%%
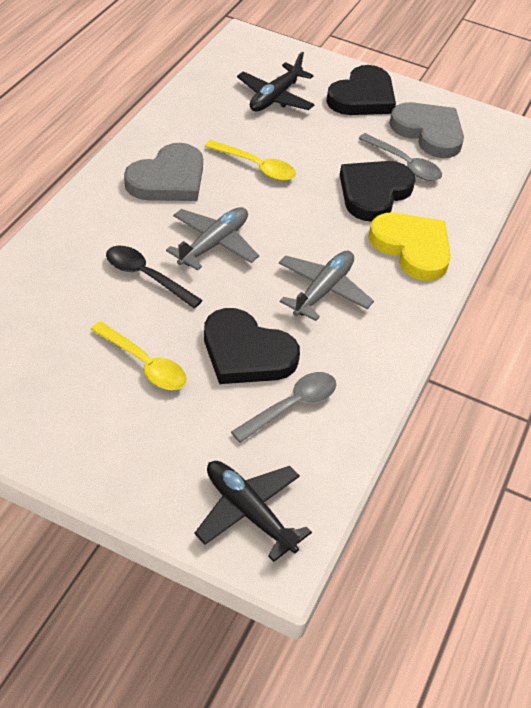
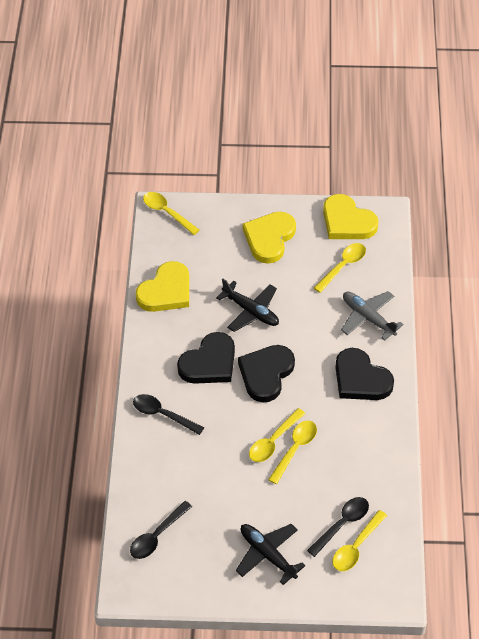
black spoon: 1 -> 3
grey heart: 2 -> 0
grey plane: 2 -> 1
grey spoon: 2 -> 0
yellow heart: 1 -> 3
yellow spoon: 2 -> 5

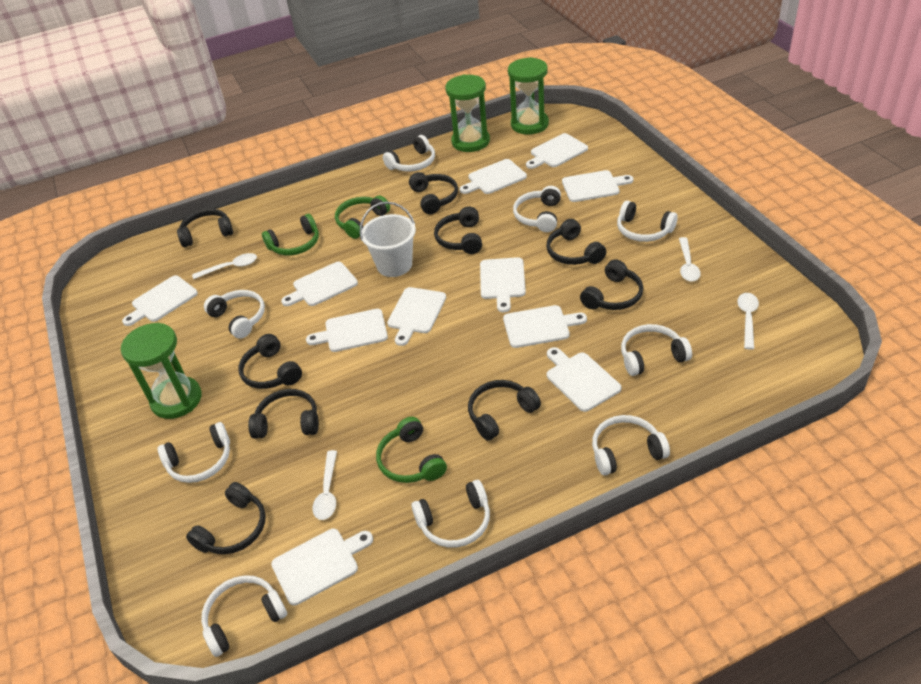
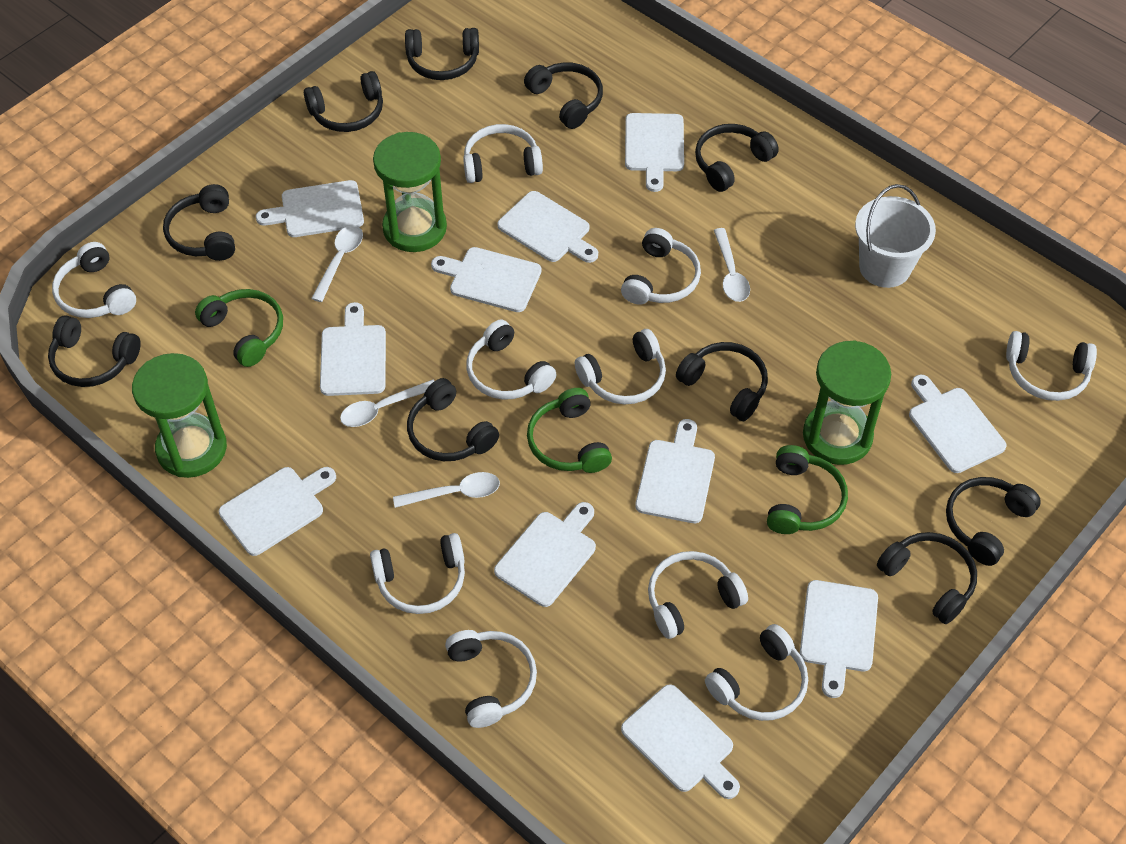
black headphones: 9 -> 10
white headphones: 9 -> 10

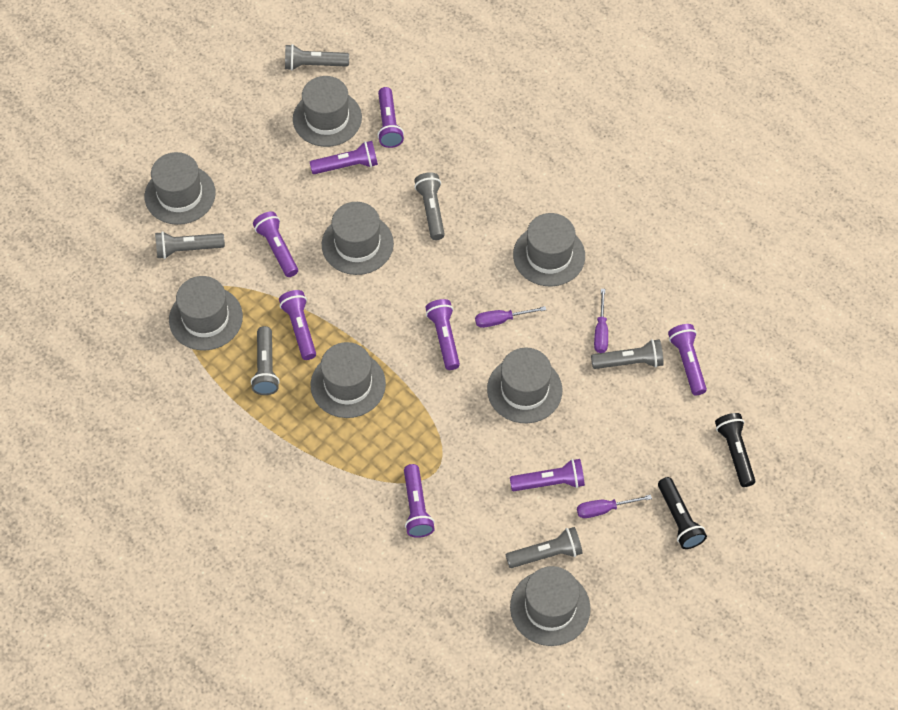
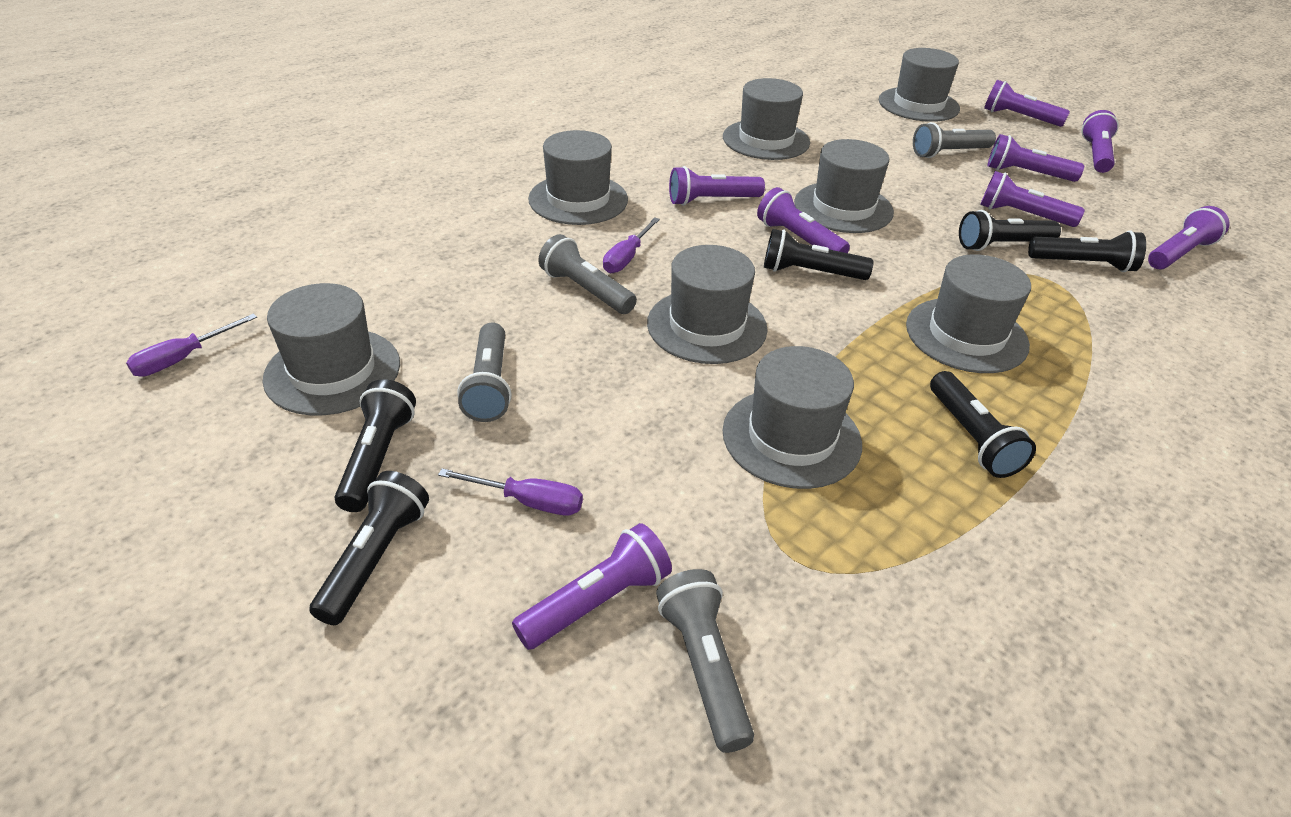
black flashlight: 2 -> 6
grey flashlight: 6 -> 4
%%
• _Task prompt_
For this exercise, set down exactly the lines that run from the line holding "yellow spoon: 2 -> 5" to the last line of the records above; include both end lines and omit pictures.

• _Written solution_
yellow spoon: 2 -> 5

black headphones: 9 -> 10
white headphones: 9 -> 10

black flashlight: 2 -> 6
grey flashlight: 6 -> 4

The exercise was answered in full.